#### Data supplied
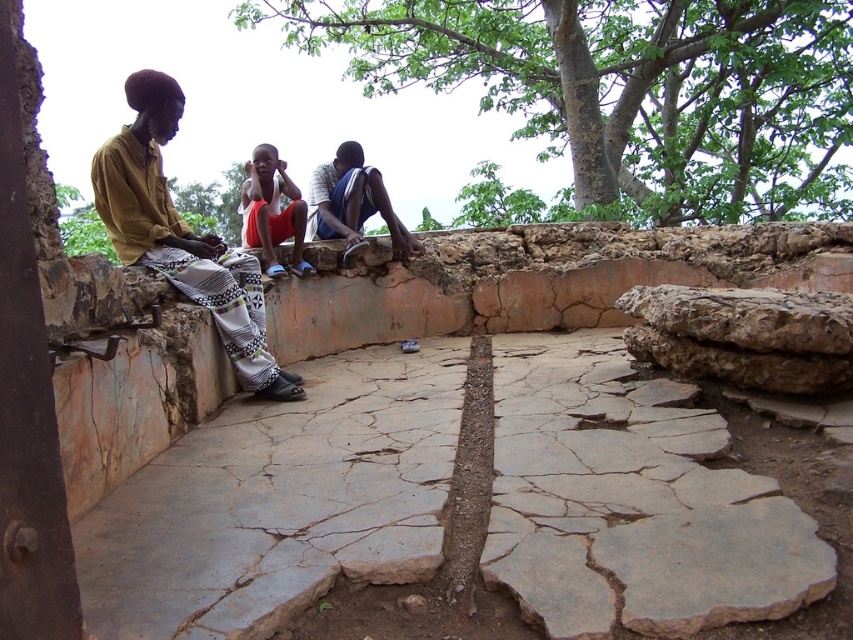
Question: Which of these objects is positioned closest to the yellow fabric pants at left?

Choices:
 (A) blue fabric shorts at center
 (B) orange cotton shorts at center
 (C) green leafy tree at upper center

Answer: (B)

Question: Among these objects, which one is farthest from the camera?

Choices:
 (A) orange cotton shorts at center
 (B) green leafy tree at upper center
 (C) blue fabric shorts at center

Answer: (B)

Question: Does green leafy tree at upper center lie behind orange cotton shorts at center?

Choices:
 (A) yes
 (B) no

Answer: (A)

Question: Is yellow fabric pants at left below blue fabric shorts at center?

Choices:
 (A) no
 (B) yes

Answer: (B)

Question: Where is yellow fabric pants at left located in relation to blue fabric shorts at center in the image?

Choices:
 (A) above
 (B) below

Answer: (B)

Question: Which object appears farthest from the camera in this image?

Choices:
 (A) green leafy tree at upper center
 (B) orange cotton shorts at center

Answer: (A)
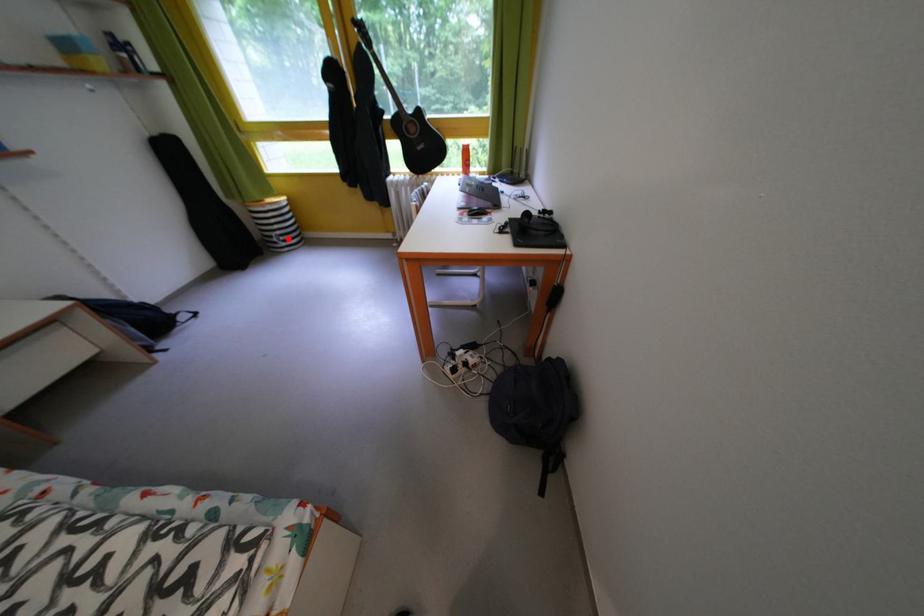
########
▶ [Exercise prompt] Write out all of the items above line for line, without any change, and leave out the pictures.

▶ [Solution for this task]
Question: Which of these objects is positioned closest to the yellow fabric pants at left?

Choices:
 (A) blue fabric shorts at center
 (B) orange cotton shorts at center
 (C) green leafy tree at upper center

Answer: (B)

Question: Among these objects, which one is farthest from the camera?

Choices:
 (A) orange cotton shorts at center
 (B) green leafy tree at upper center
 (C) blue fabric shorts at center

Answer: (B)

Question: Does green leafy tree at upper center lie behind orange cotton shorts at center?

Choices:
 (A) yes
 (B) no

Answer: (A)

Question: Is yellow fabric pants at left below blue fabric shorts at center?

Choices:
 (A) no
 (B) yes

Answer: (B)

Question: Where is yellow fabric pants at left located in relation to blue fabric shorts at center in the image?

Choices:
 (A) above
 (B) below

Answer: (B)

Question: Which object appears farthest from the camera in this image?

Choices:
 (A) green leafy tree at upper center
 (B) orange cotton shorts at center

Answer: (A)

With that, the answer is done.